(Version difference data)
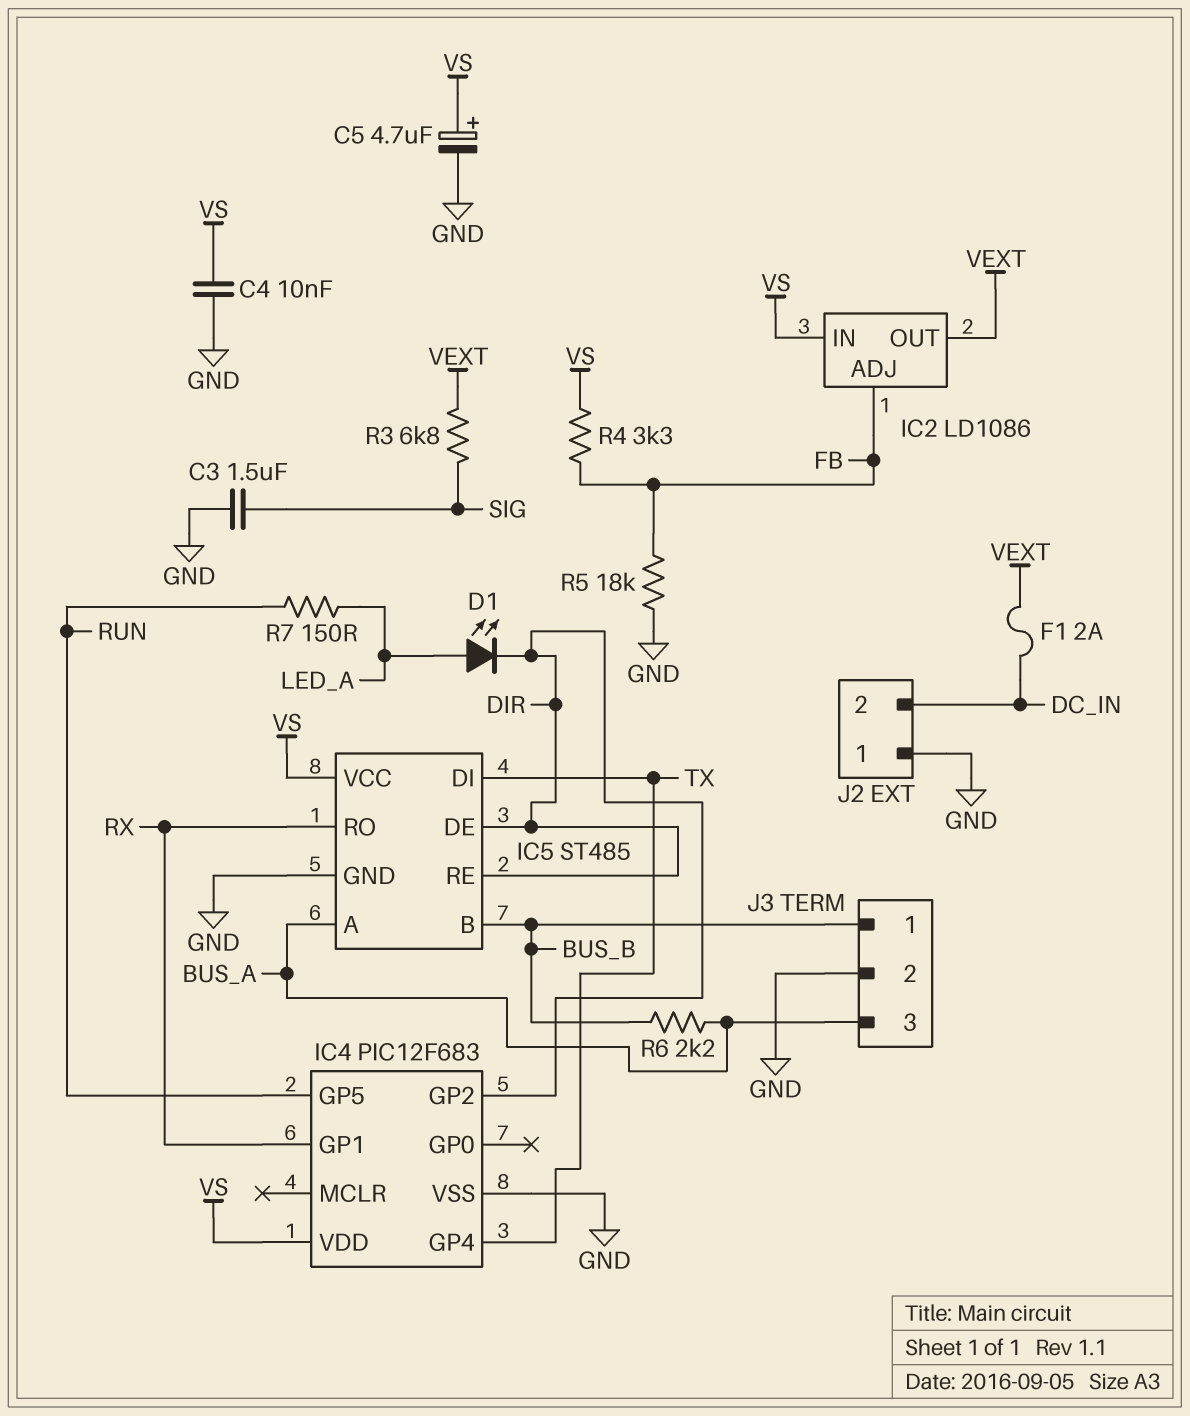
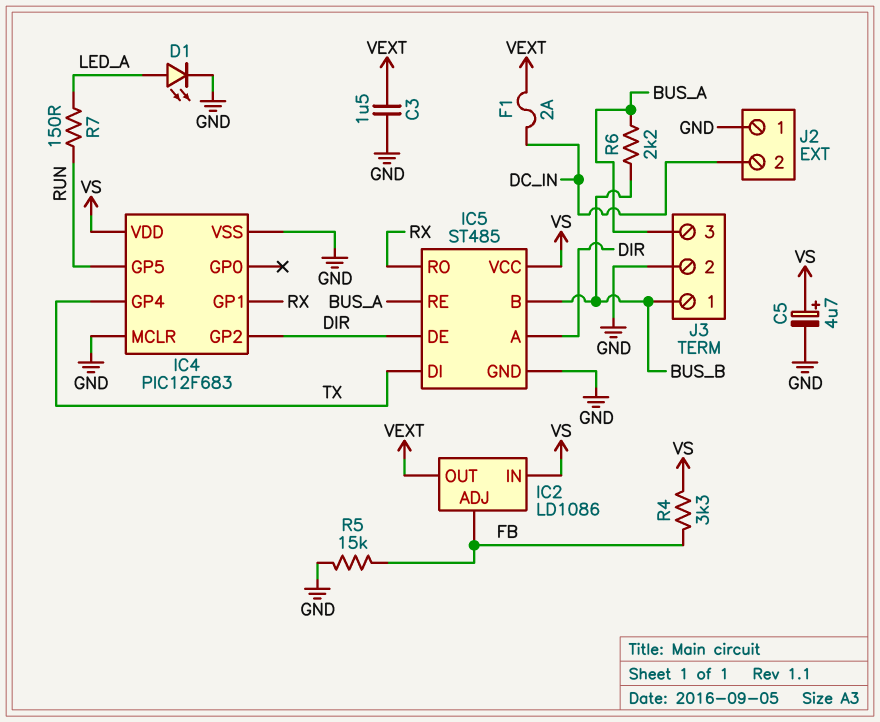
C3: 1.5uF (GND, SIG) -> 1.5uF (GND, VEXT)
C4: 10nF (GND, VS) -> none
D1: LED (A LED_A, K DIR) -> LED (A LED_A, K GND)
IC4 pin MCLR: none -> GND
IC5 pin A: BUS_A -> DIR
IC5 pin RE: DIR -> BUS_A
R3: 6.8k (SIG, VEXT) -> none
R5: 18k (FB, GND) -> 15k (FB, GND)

▸ **What is being asked**:
Please set down every line of the data above precisely, dropping the images.

▸ **Solved exercise**:
C3: 1.5uF (GND, SIG) -> 1.5uF (GND, VEXT)
C4: 10nF (GND, VS) -> none
D1: LED (A LED_A, K DIR) -> LED (A LED_A, K GND)
IC4 pin MCLR: none -> GND
IC5 pin A: BUS_A -> DIR
IC5 pin RE: DIR -> BUS_A
R3: 6.8k (SIG, VEXT) -> none
R5: 18k (FB, GND) -> 15k (FB, GND)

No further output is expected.